> _EXERCISE AIM_
What follows is a set of entries. Repeat them exactly, but not their pictures.
________________________
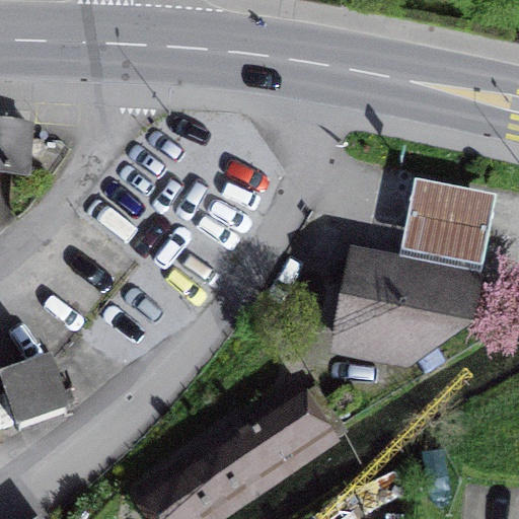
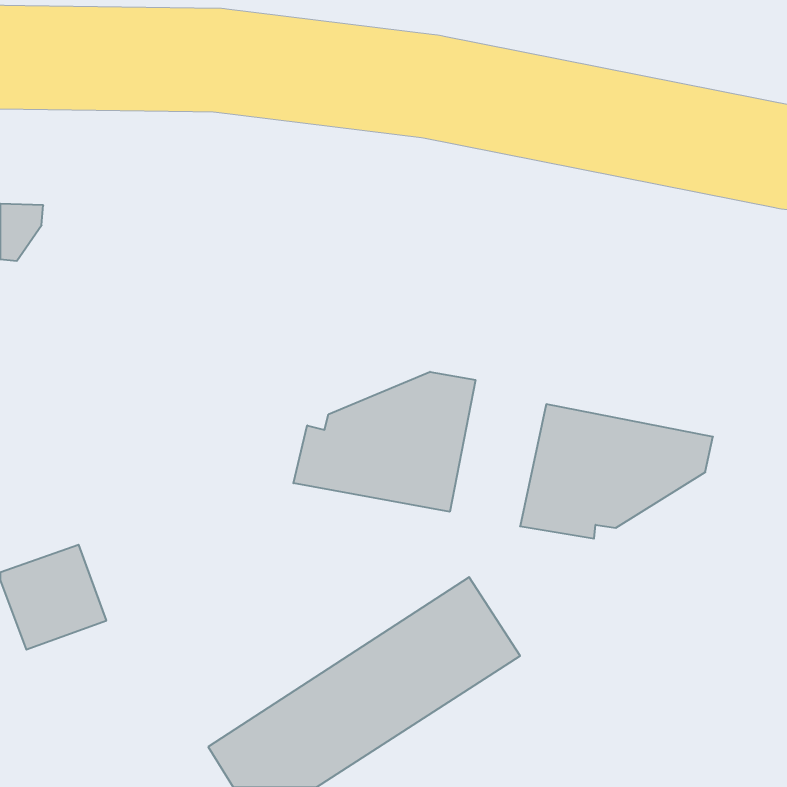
building: [401,181,495,268] -> none
building: none -> [293,372,475,512]

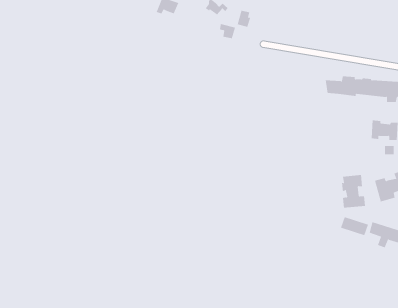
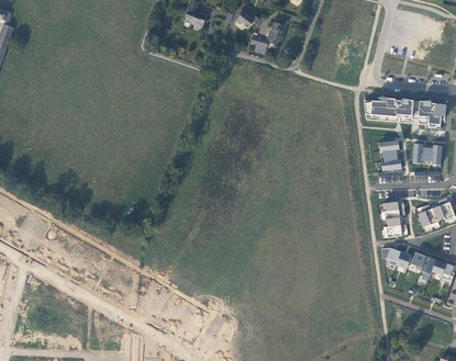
building: none -> [378,138,401,169]

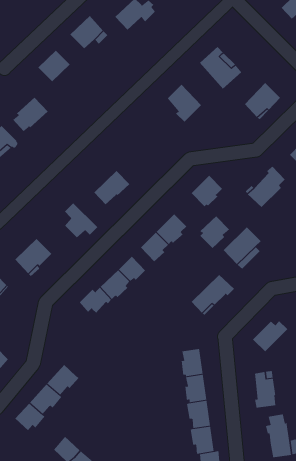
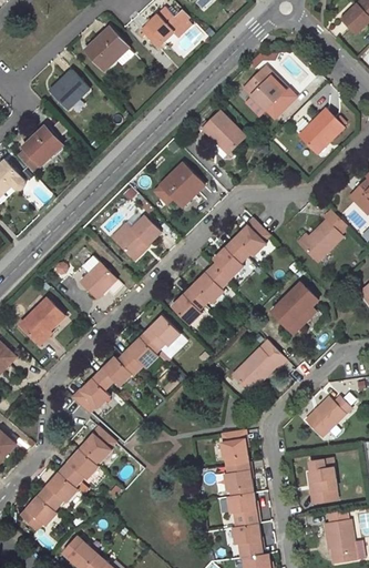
building: none -> [161,162,203,205]
building: [200,216,230,249] -> [213,242,249,282]
building: none -> [74,374,110,412]
building: none -> [80,427,115,463]

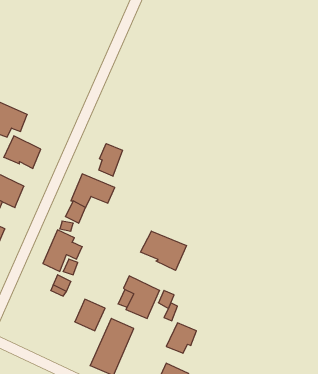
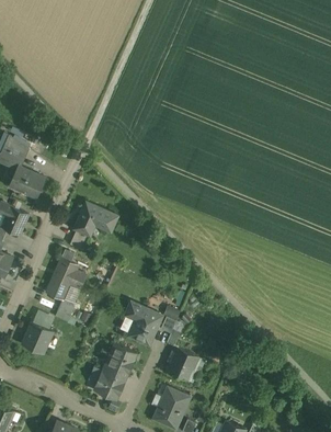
building: [99,144,122,176] -> none
building: [141,231,186,270] -> none
building: [75,299,105,331] -> [22,321,52,352]

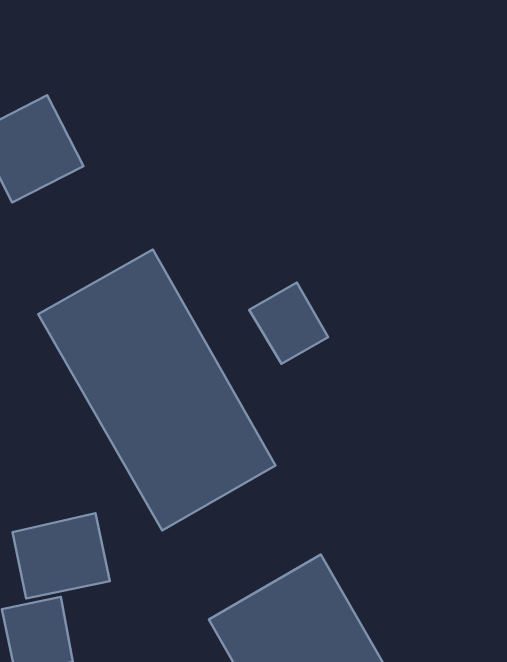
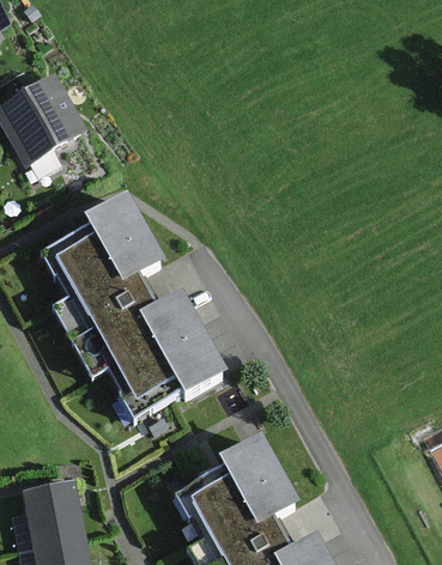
building: [249,282,328,364] -> none
building: [13,513,110,599] -> none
________________________
> _TASK OUTPUT_
building: [401,181,495,268] -> none
building: none -> [293,372,475,512]

building: none -> [378,138,401,169]

building: none -> [161,162,203,205]
building: [200,216,230,249] -> [213,242,249,282]
building: none -> [74,374,110,412]
building: none -> [80,427,115,463]

building: [99,144,122,176] -> none
building: [141,231,186,270] -> none
building: [75,299,105,331] -> [22,321,52,352]

building: [249,282,328,364] -> none
building: [13,513,110,599] -> none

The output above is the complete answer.